#### What the task asks
Where an entry contains an image, leave the image out; restate everything else exactly.

#### Information given
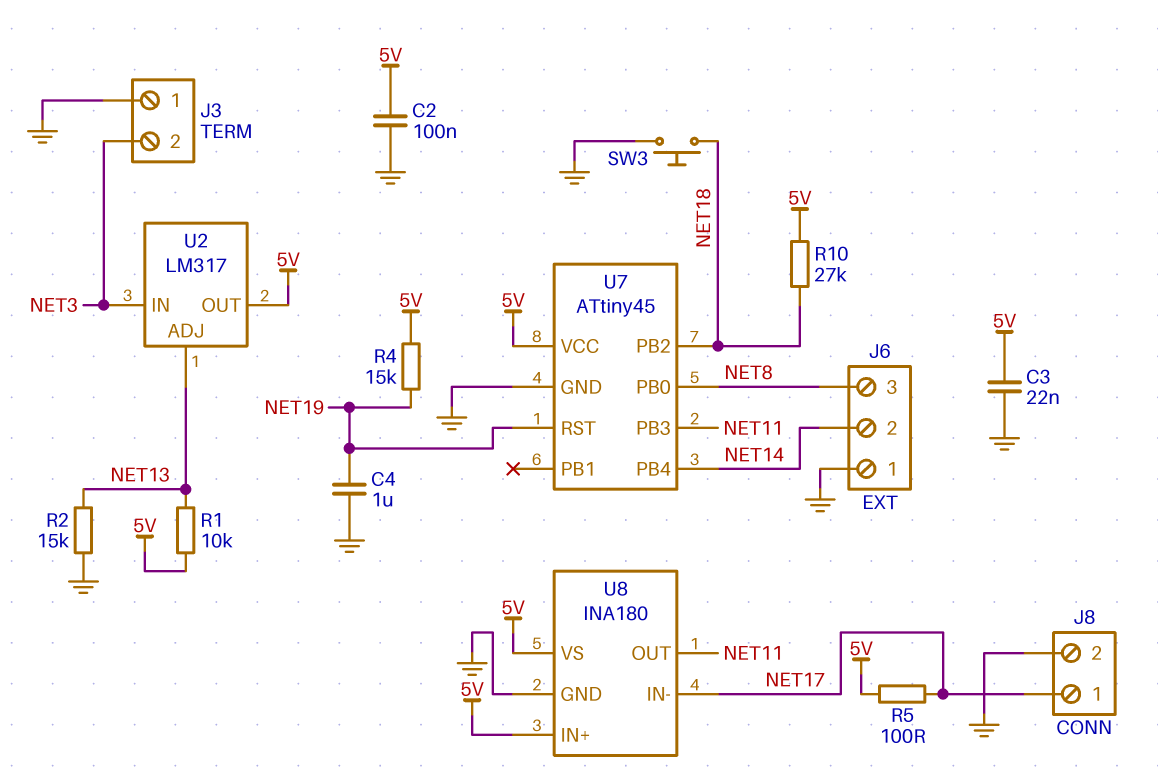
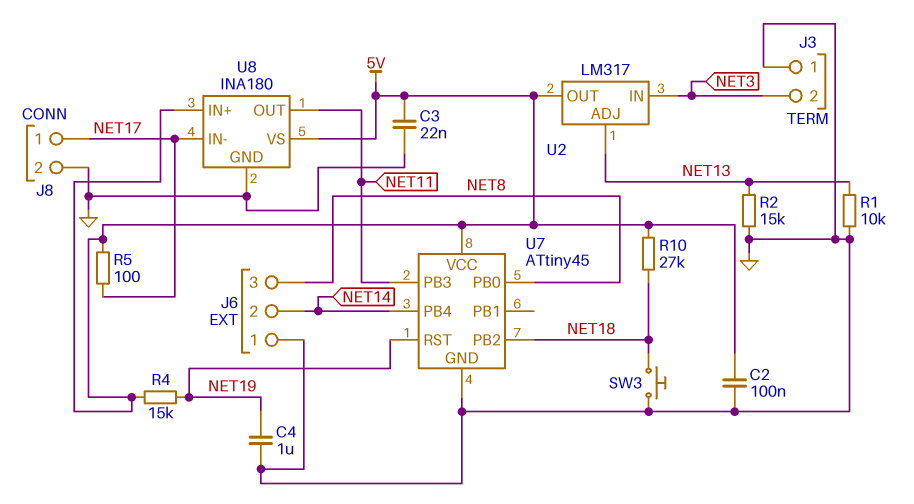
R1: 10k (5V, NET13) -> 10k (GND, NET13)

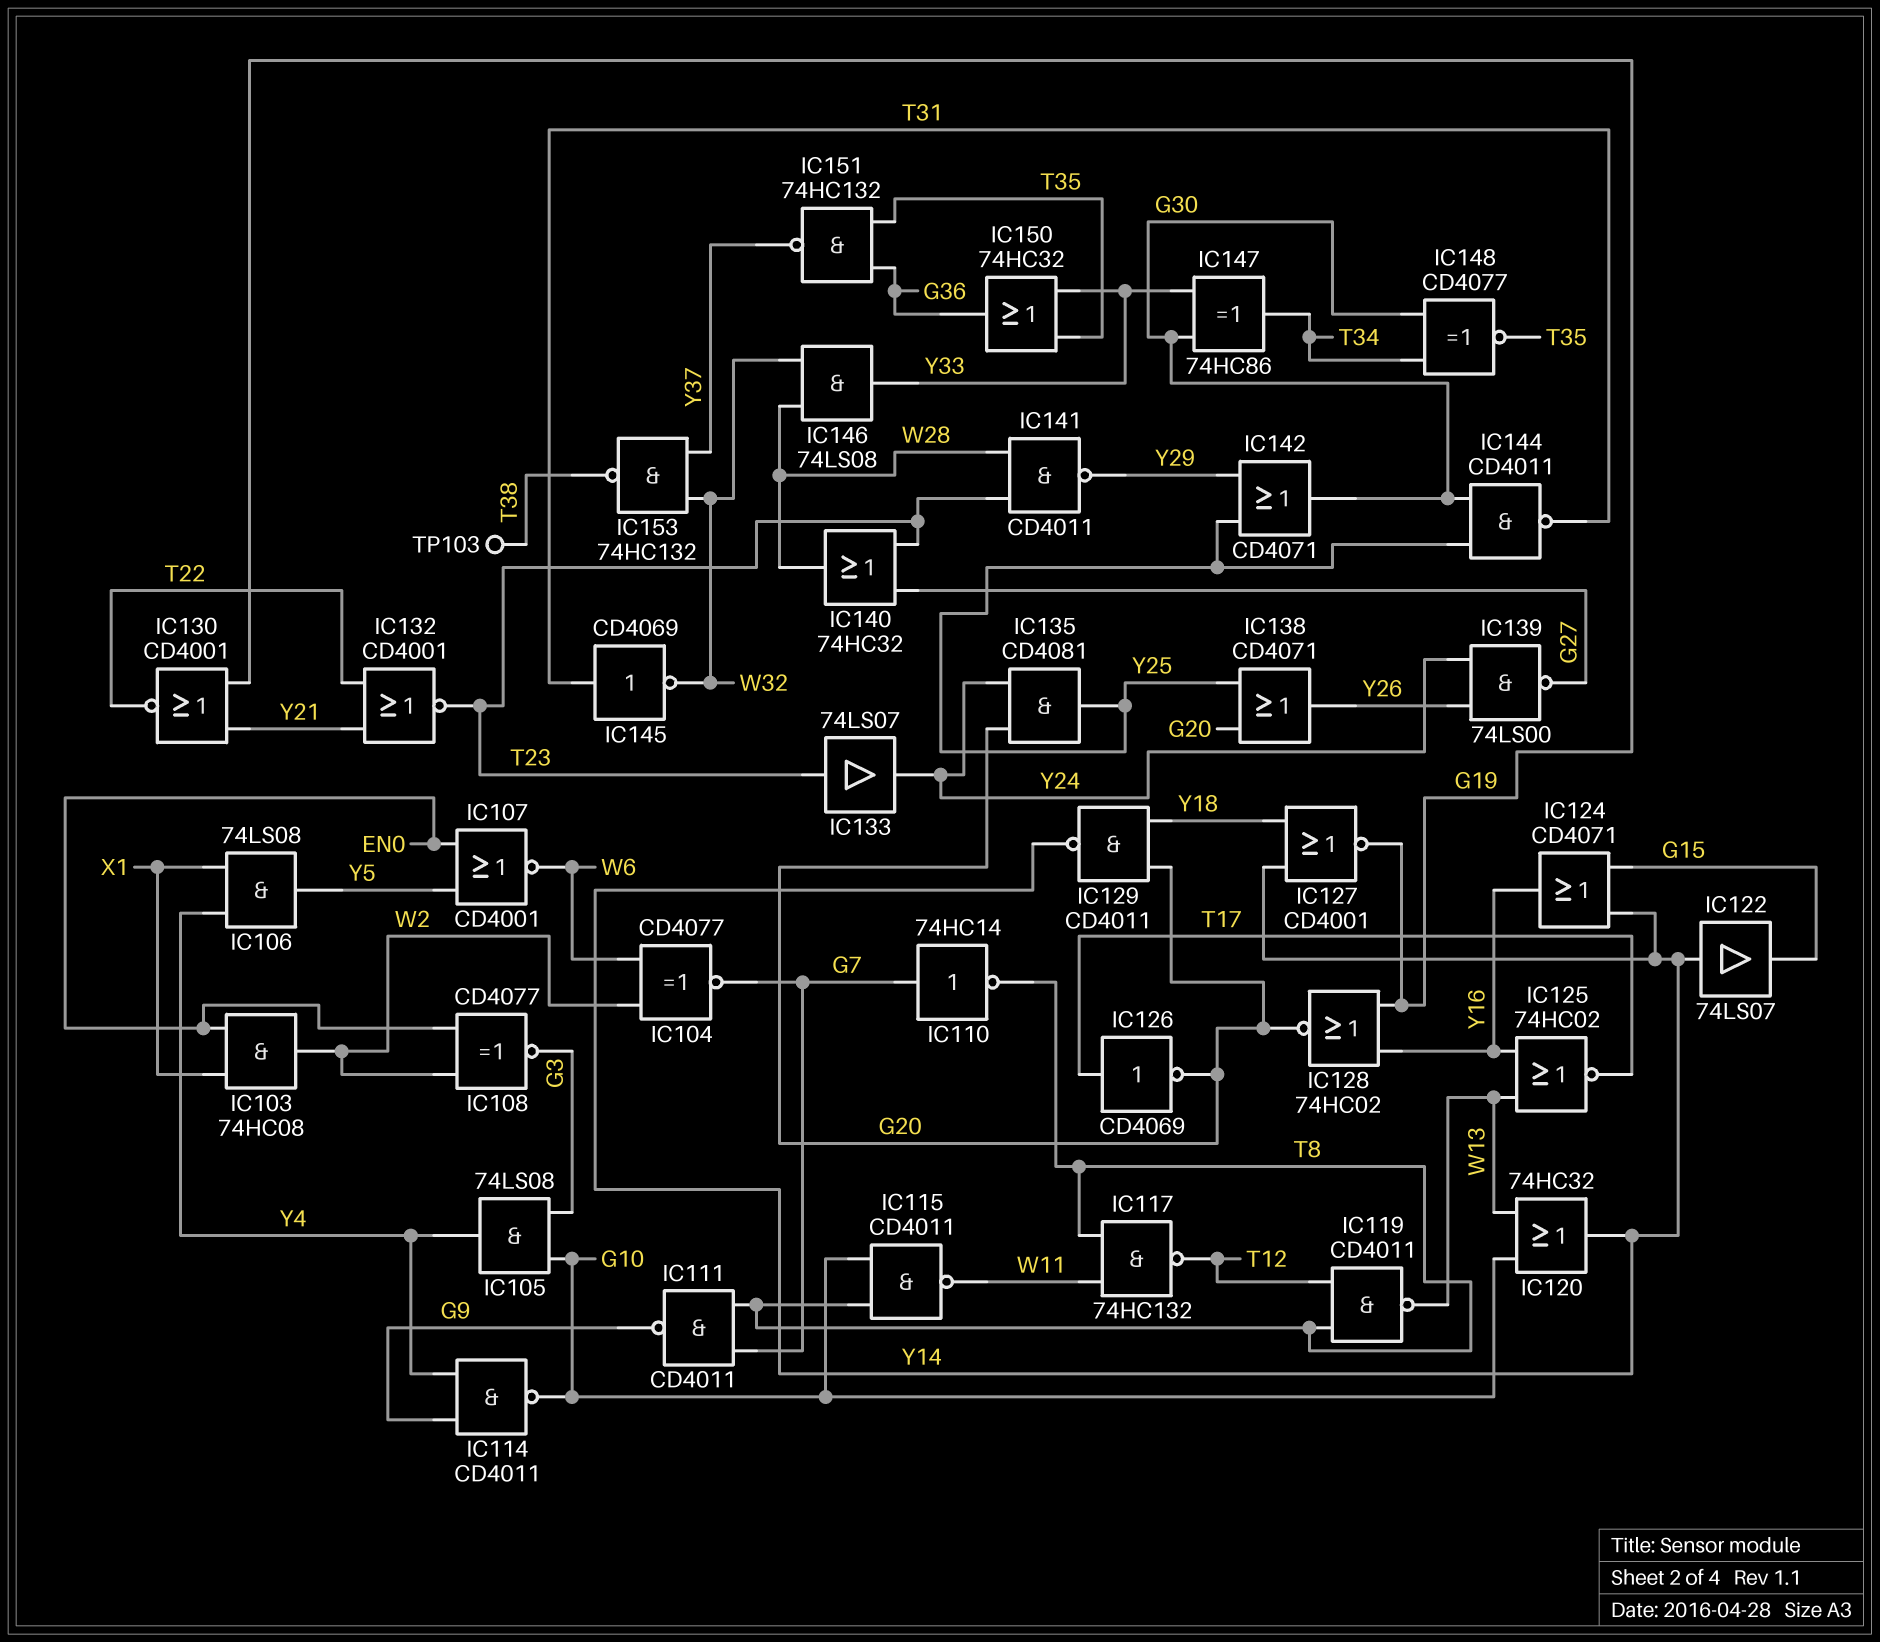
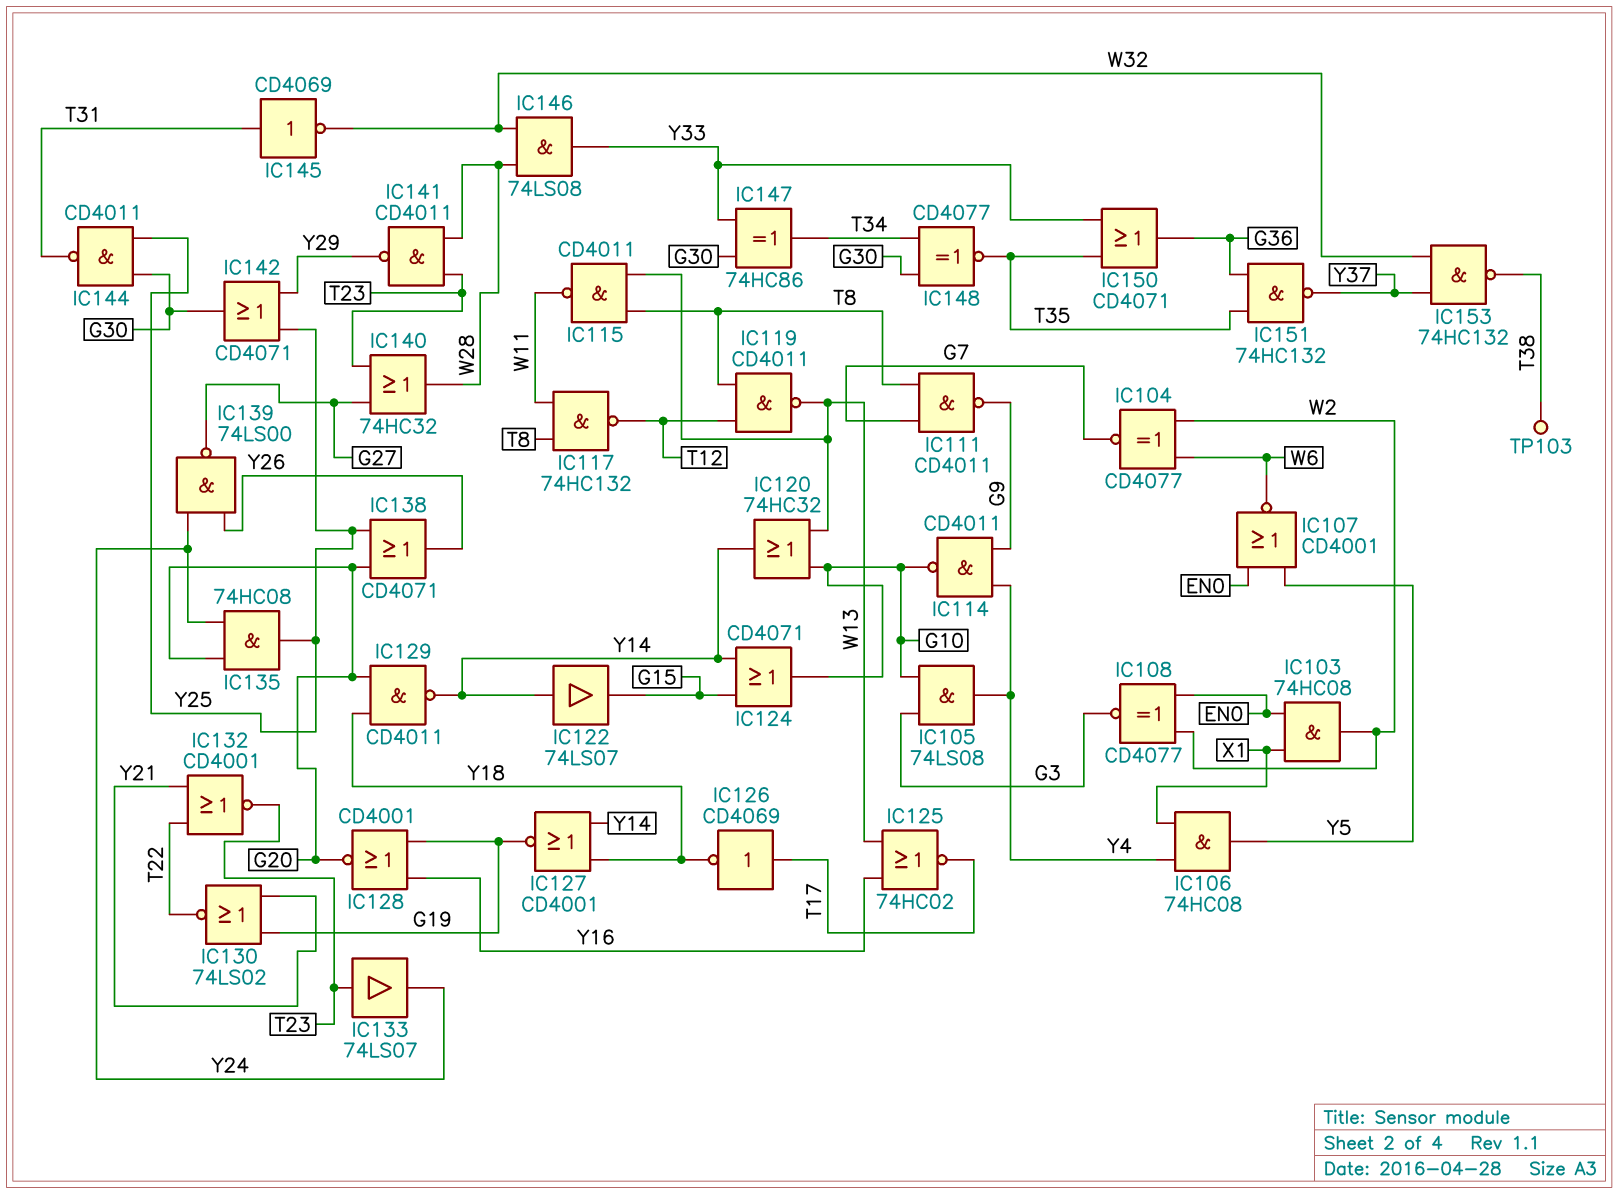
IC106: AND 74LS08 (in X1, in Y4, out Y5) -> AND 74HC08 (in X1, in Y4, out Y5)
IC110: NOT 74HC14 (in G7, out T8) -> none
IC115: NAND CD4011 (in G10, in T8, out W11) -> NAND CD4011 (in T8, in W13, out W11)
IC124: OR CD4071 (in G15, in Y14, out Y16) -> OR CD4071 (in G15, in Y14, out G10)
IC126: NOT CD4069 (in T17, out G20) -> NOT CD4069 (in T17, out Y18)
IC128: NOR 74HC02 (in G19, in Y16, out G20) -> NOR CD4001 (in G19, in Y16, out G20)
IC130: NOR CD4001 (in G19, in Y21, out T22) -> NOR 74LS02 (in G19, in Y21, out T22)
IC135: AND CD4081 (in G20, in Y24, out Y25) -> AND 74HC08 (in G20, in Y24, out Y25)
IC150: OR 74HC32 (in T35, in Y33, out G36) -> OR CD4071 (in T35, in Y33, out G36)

#### Solved exercise
R1: 10k (5V, NET13) -> 10k (GND, NET13)

IC106: AND 74LS08 (in X1, in Y4, out Y5) -> AND 74HC08 (in X1, in Y4, out Y5)
IC110: NOT 74HC14 (in G7, out T8) -> none
IC115: NAND CD4011 (in G10, in T8, out W11) -> NAND CD4011 (in T8, in W13, out W11)
IC124: OR CD4071 (in G15, in Y14, out Y16) -> OR CD4071 (in G15, in Y14, out G10)
IC126: NOT CD4069 (in T17, out G20) -> NOT CD4069 (in T17, out Y18)
IC128: NOR 74HC02 (in G19, in Y16, out G20) -> NOR CD4001 (in G19, in Y16, out G20)
IC130: NOR CD4001 (in G19, in Y21, out T22) -> NOR 74LS02 (in G19, in Y21, out T22)
IC135: AND CD4081 (in G20, in Y24, out Y25) -> AND 74HC08 (in G20, in Y24, out Y25)
IC150: OR 74HC32 (in T35, in Y33, out G36) -> OR CD4071 (in T35, in Y33, out G36)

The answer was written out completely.